How to complete this task
From the first line to the last, write out the records exactly, leaving the pictures behind.

Data to use
-*-

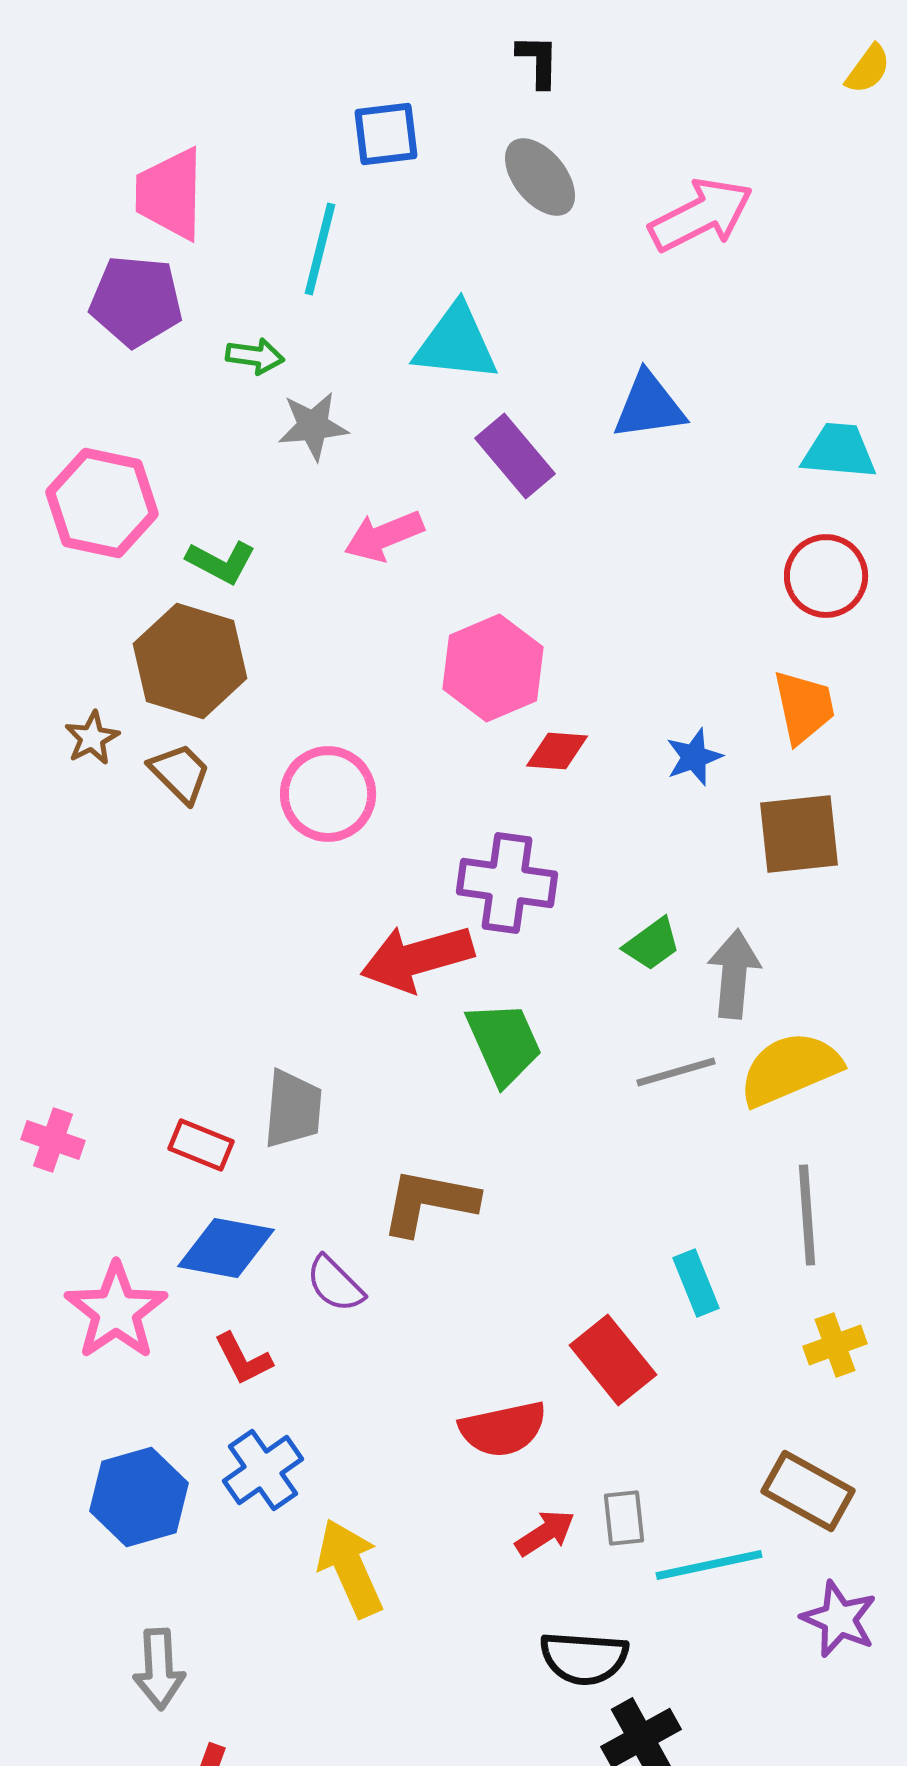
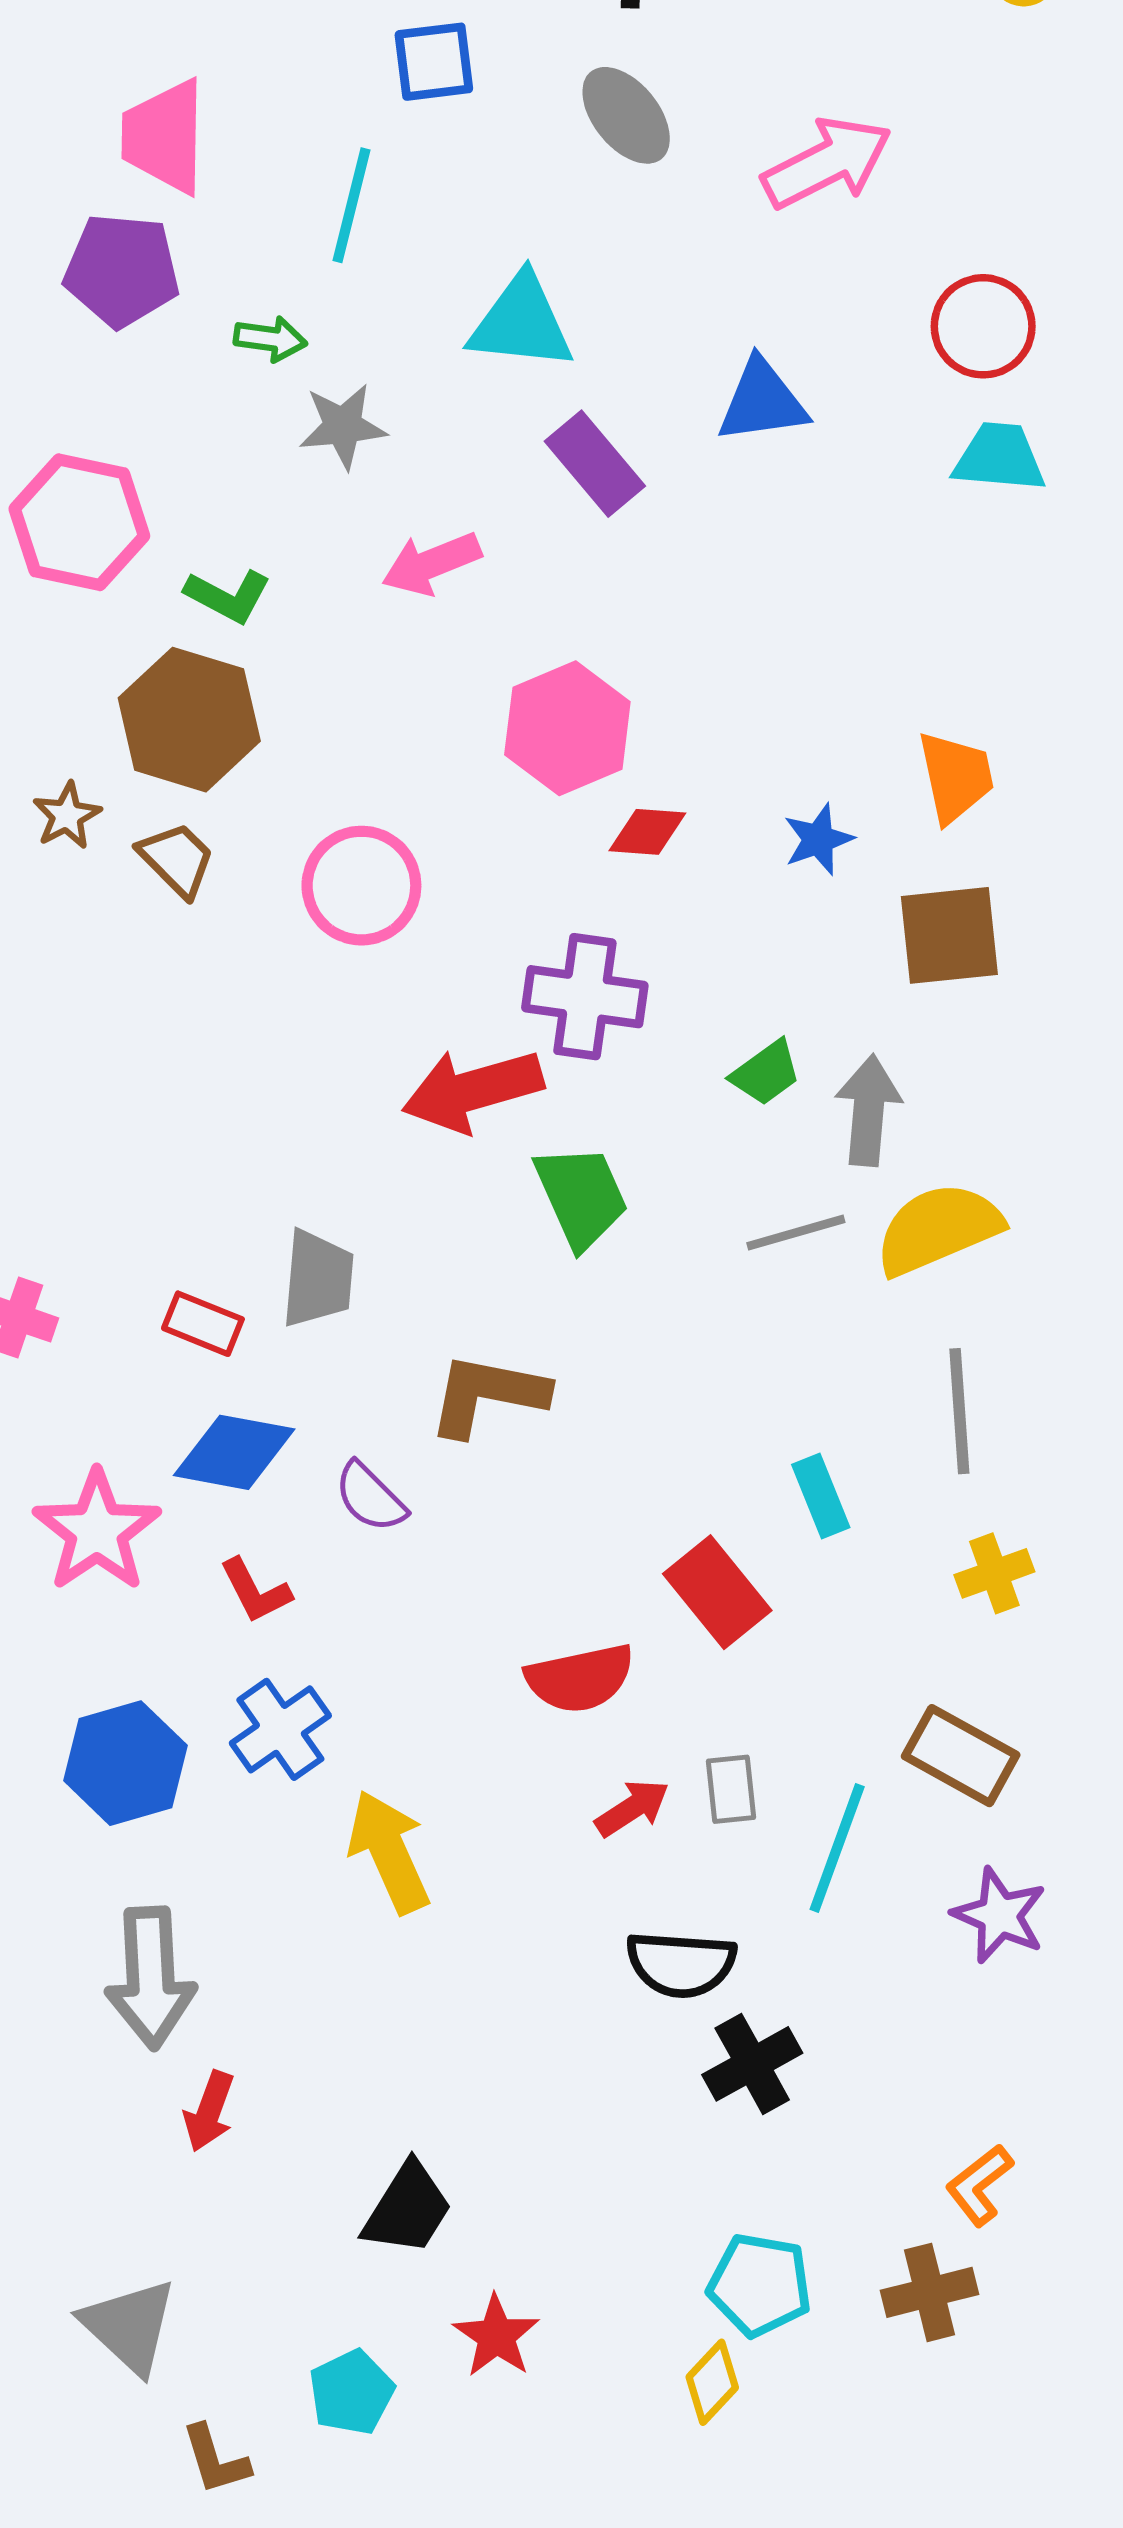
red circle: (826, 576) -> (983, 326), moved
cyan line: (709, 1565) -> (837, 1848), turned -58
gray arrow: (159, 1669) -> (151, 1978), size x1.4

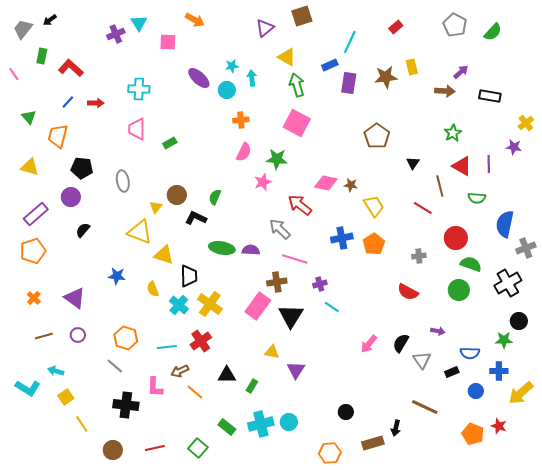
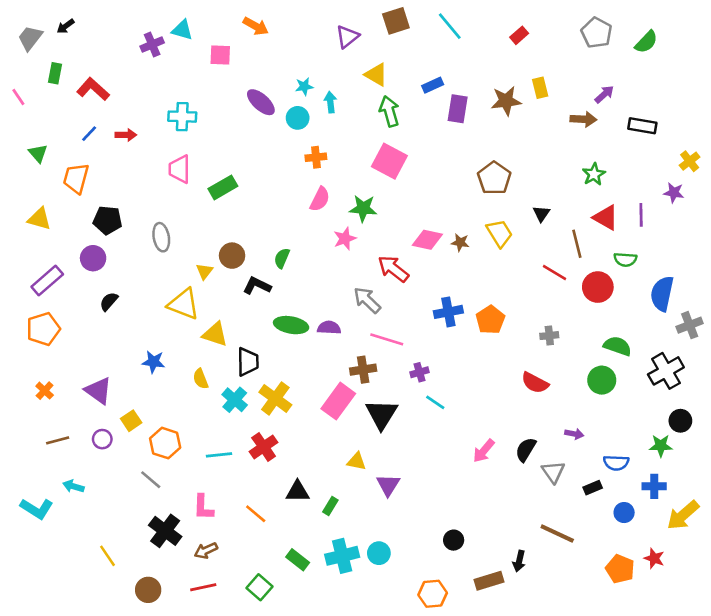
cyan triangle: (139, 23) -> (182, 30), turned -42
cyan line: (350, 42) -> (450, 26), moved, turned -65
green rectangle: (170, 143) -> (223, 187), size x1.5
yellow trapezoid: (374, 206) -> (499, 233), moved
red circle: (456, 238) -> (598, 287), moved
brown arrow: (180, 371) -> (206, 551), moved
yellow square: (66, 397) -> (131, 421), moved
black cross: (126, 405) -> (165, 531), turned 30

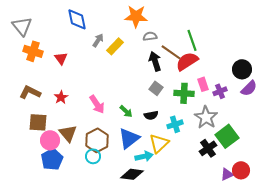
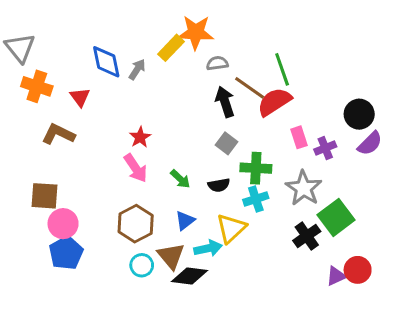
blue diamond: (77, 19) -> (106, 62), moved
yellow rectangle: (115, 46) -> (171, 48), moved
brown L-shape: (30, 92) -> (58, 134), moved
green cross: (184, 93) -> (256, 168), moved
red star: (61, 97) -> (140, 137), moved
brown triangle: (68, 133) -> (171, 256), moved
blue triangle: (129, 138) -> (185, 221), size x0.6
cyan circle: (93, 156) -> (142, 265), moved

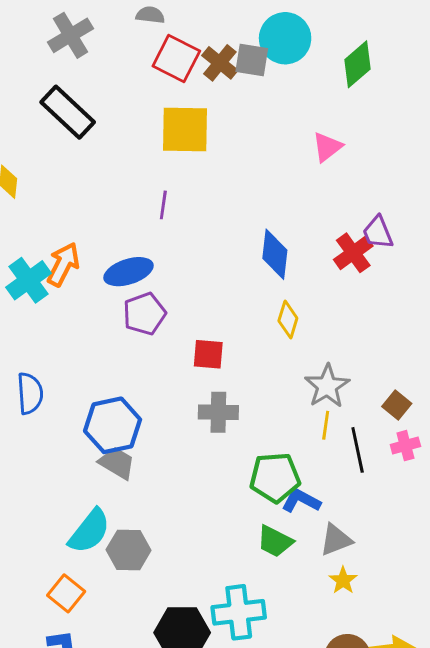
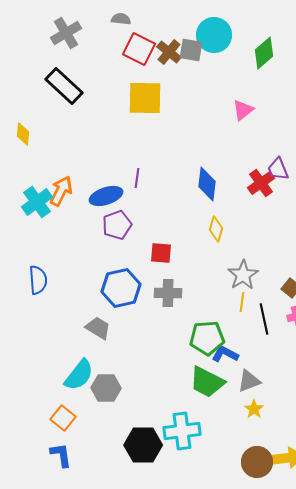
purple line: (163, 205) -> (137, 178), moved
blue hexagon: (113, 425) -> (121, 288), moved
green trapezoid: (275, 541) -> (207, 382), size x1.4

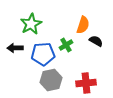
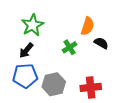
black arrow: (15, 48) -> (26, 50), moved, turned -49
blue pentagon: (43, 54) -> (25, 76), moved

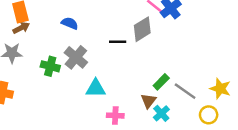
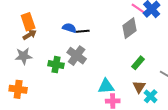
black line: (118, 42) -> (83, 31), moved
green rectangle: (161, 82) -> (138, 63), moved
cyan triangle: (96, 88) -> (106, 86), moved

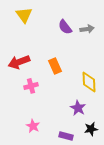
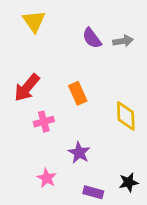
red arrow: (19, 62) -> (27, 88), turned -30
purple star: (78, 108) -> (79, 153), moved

-*-

Output for this task
red circle: (826, 576) -> (983, 326), moved
cyan line: (709, 1565) -> (837, 1848), turned -58
gray arrow: (159, 1669) -> (151, 1978), size x1.4

cyan triangle: (139, 23) -> (182, 30), turned -42
cyan line: (350, 42) -> (450, 26), moved, turned -65
green rectangle: (170, 143) -> (223, 187), size x1.5
yellow trapezoid: (374, 206) -> (499, 233), moved
red circle: (456, 238) -> (598, 287), moved
brown arrow: (180, 371) -> (206, 551), moved
yellow square: (66, 397) -> (131, 421), moved
black cross: (126, 405) -> (165, 531), turned 30

blue diamond: (77, 19) -> (106, 62), moved
yellow rectangle: (115, 46) -> (171, 48), moved
brown L-shape: (30, 92) -> (58, 134), moved
green cross: (184, 93) -> (256, 168), moved
red star: (61, 97) -> (140, 137), moved
brown triangle: (68, 133) -> (171, 256), moved
blue triangle: (129, 138) -> (185, 221), size x0.6
cyan circle: (93, 156) -> (142, 265), moved

purple line: (163, 205) -> (137, 178), moved
blue hexagon: (113, 425) -> (121, 288), moved
green trapezoid: (275, 541) -> (207, 382), size x1.4

black arrow: (15, 48) -> (26, 50), moved, turned -49
blue pentagon: (43, 54) -> (25, 76), moved

black line: (118, 42) -> (83, 31), moved
green rectangle: (161, 82) -> (138, 63), moved
cyan triangle: (96, 88) -> (106, 86), moved

red arrow: (19, 62) -> (27, 88), turned -30
purple star: (78, 108) -> (79, 153), moved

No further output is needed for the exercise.